Scene difference descriptions
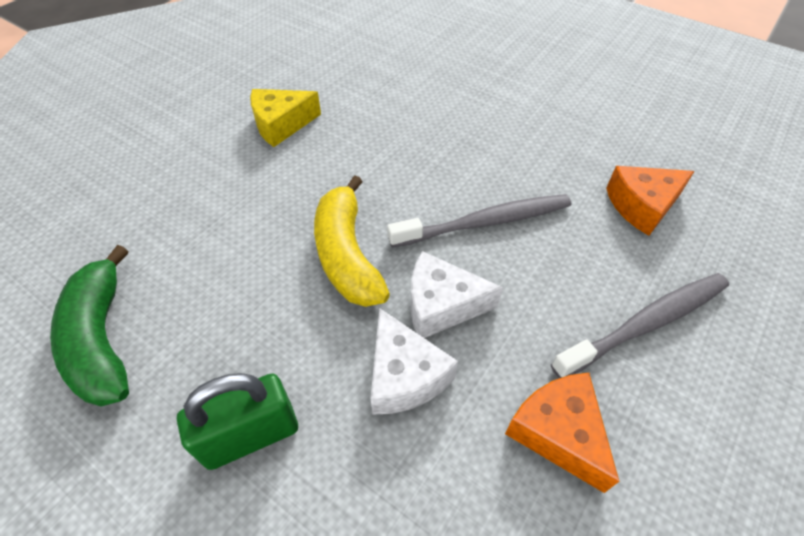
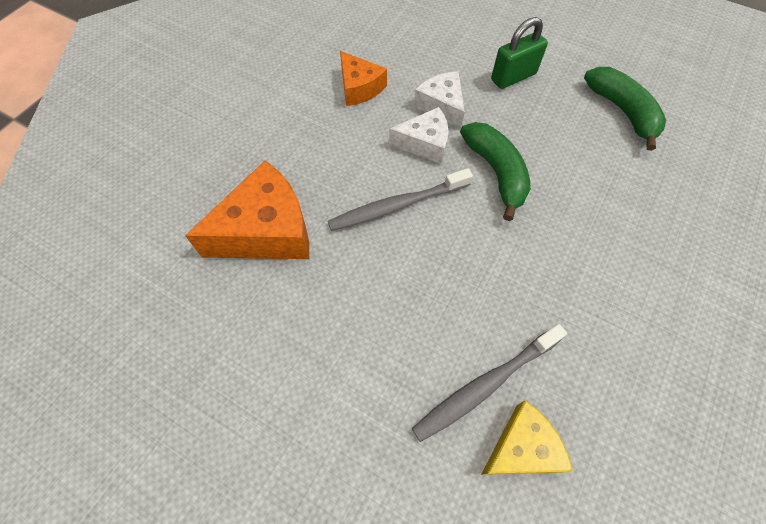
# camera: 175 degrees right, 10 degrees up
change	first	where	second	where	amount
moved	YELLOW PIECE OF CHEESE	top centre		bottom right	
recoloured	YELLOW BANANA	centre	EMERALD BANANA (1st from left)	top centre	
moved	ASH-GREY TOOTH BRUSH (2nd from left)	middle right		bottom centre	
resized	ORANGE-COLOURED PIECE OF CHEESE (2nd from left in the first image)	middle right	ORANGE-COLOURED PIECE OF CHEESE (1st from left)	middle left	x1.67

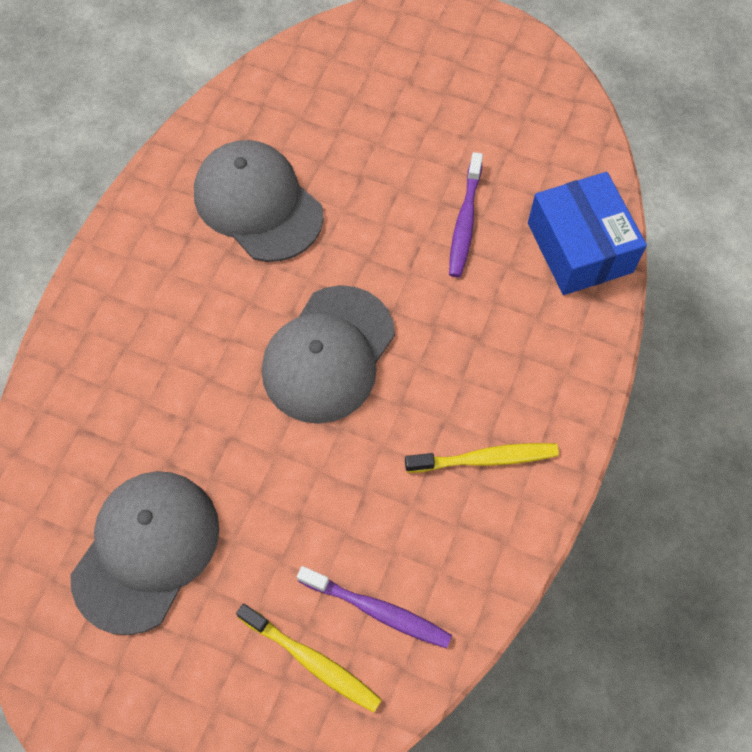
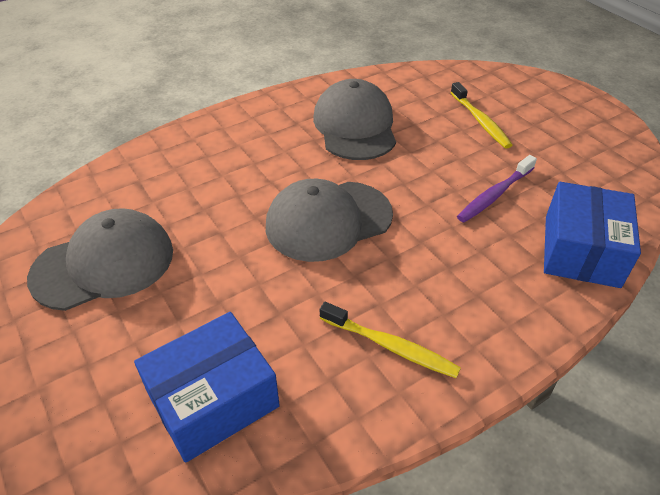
# camera: 35 degrees right, 20 degrees down
change	first	where	second	where	amount
moved	YELLOW TOOTH BRUSH (1st from left in the first image)	bottom centre	YELLOW TOOTH BRUSH (2nd from left)	top right	
replaced	VIOLET TOOTH BRUSH (1st from left)	bottom centre	COBALT PACKAGE (1st from left)	bottom left	

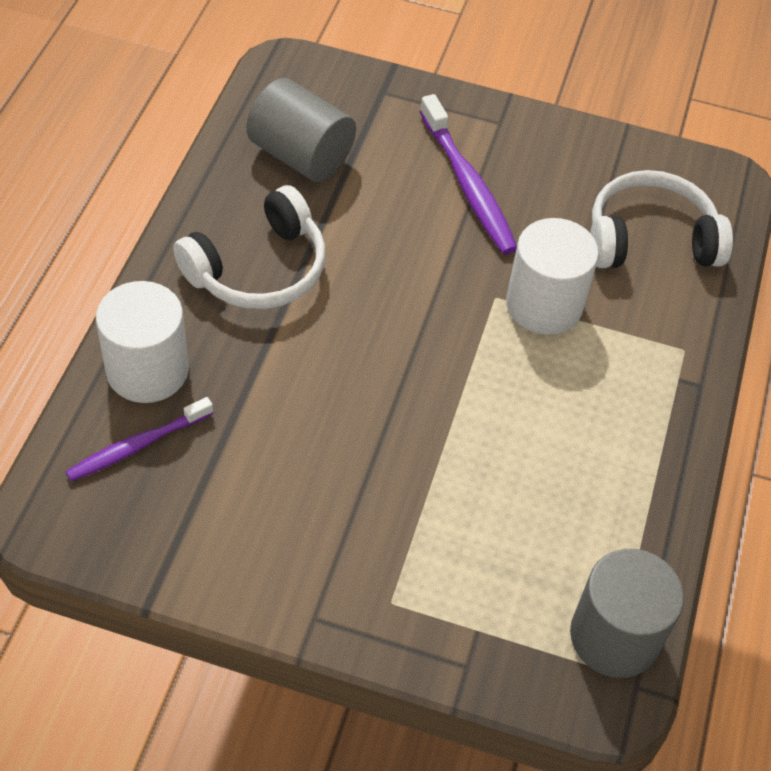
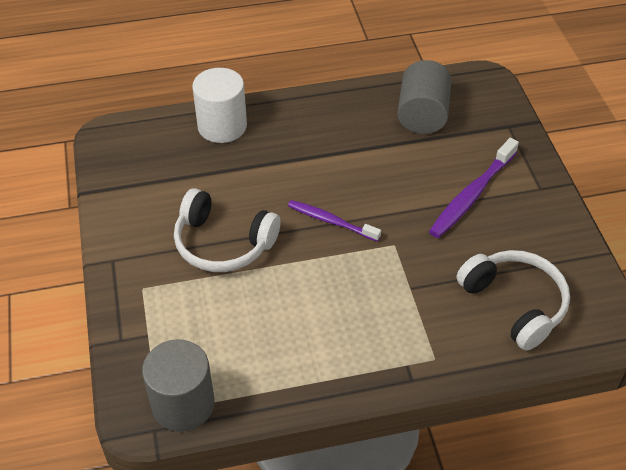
# camera: 65 degrees right, 5 degrees down
change	first	where	second	where	amount
moved	VIOLET TOOTH BRUSH (1st from left)	middle left		centre	
moved	WHITE OVER-EAR HEADPHONES (1st from left)	top left		centre	
removed	WHITE SOLID CYLINDER (2nd from left)	middle right			

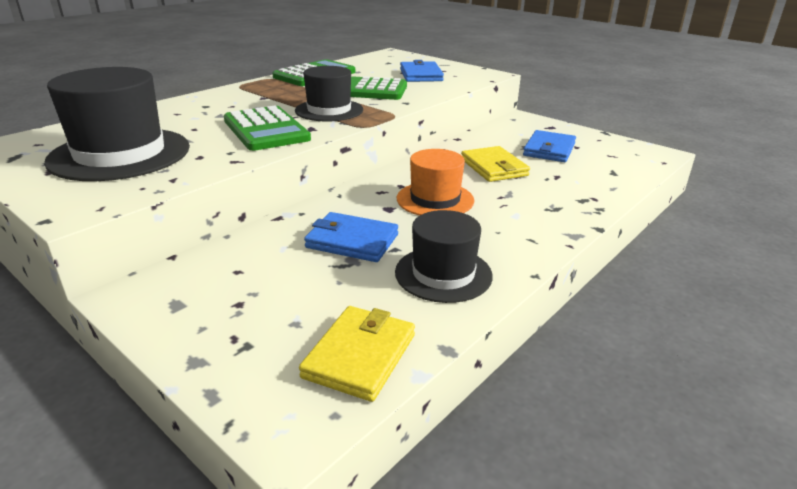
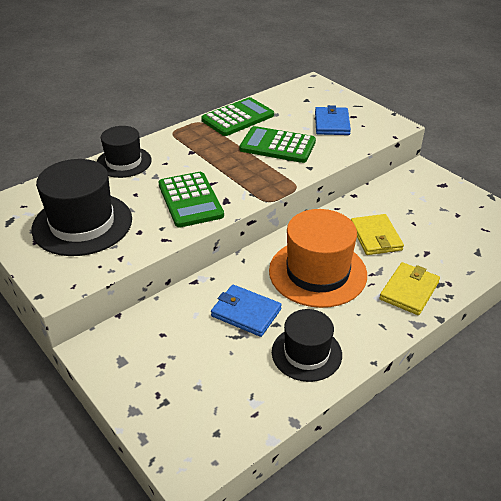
# camera: 10 degrees right, 10 degrees up
change	first	where	second	where	amount
moved	EBONY HAT (2nd from left)	top centre		top left	
moved	YELLOW BILLFOLD (1st from left in the first image)	bottom centre	YELLOW BILLFOLD (2nd from left)	middle right	
resized	ORANGE-COLOURED HAT	centre		centre	x1.59
removed	COBALT BILLFOLD (3rd from left)	top right			

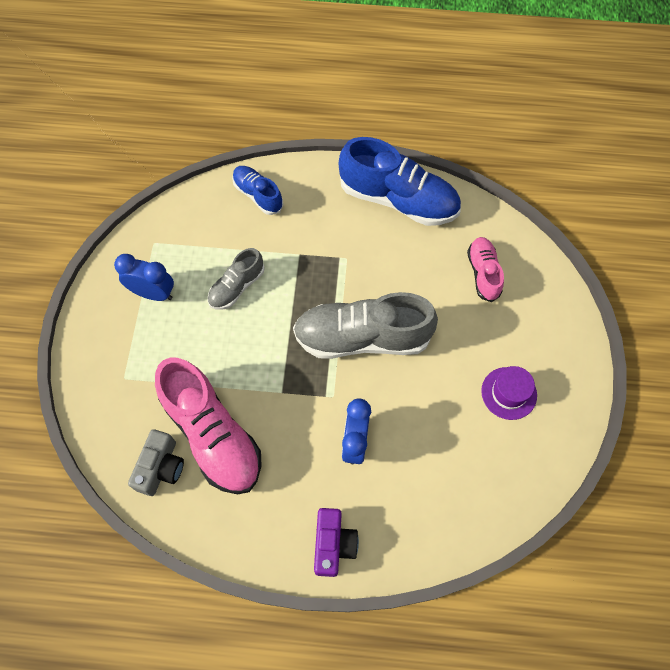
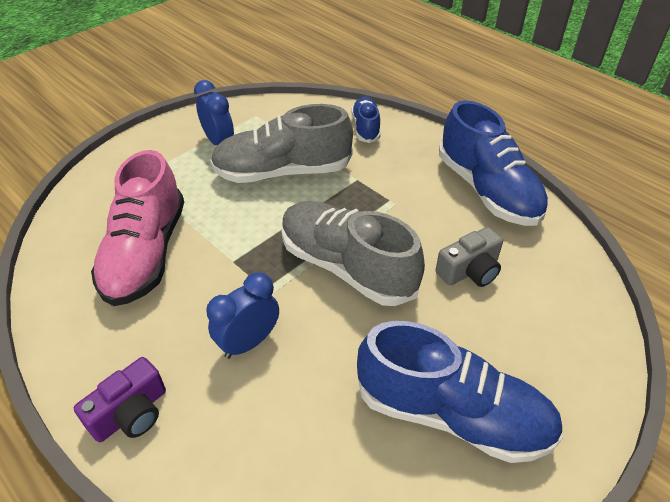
# camera: 40 degrees right, 20 degrees down
change	first	where	second	where	amount
moved	ASH-GREY COMPACT CAMERA	bottom left		middle right	
resized	ASH-GREY SNEAKER (1st from left)	centre		top centre	x1.89
removed	PINK SNEAKER (2nd from left)	middle right			
replaced	VIOLET HAT	middle right	COBALT SNEAKER (2nd from left)	bottom right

- [Problem to work on]
Copy out every entry above, character for character, excluding pictures.

- [Answer area]
# camera: 175 degrees right, 10 degrees up
change	first	where	second	where	amount
moved	YELLOW PIECE OF CHEESE	top centre		bottom right	
recoloured	YELLOW BANANA	centre	EMERALD BANANA (1st from left)	top centre	
moved	ASH-GREY TOOTH BRUSH (2nd from left)	middle right		bottom centre	
resized	ORANGE-COLOURED PIECE OF CHEESE (2nd from left in the first image)	middle right	ORANGE-COLOURED PIECE OF CHEESE (1st from left)	middle left	x1.67

# camera: 35 degrees right, 20 degrees down
change	first	where	second	where	amount
moved	YELLOW TOOTH BRUSH (1st from left in the first image)	bottom centre	YELLOW TOOTH BRUSH (2nd from left)	top right	
replaced	VIOLET TOOTH BRUSH (1st from left)	bottom centre	COBALT PACKAGE (1st from left)	bottom left	

# camera: 65 degrees right, 5 degrees down
change	first	where	second	where	amount
moved	VIOLET TOOTH BRUSH (1st from left)	middle left		centre	
moved	WHITE OVER-EAR HEADPHONES (1st from left)	top left		centre	
removed	WHITE SOLID CYLINDER (2nd from left)	middle right			

# camera: 10 degrees right, 10 degrees up
change	first	where	second	where	amount
moved	EBONY HAT (2nd from left)	top centre		top left	
moved	YELLOW BILLFOLD (1st from left in the first image)	bottom centre	YELLOW BILLFOLD (2nd from left)	middle right	
resized	ORANGE-COLOURED HAT	centre		centre	x1.59
removed	COBALT BILLFOLD (3rd from left)	top right			

# camera: 40 degrees right, 20 degrees down
change	first	where	second	where	amount
moved	ASH-GREY COMPACT CAMERA	bottom left		middle right	
resized	ASH-GREY SNEAKER (1st from left)	centre		top centre	x1.89
removed	PINK SNEAKER (2nd from left)	middle right			
replaced	VIOLET HAT	middle right	COBALT SNEAKER (2nd from left)	bottom right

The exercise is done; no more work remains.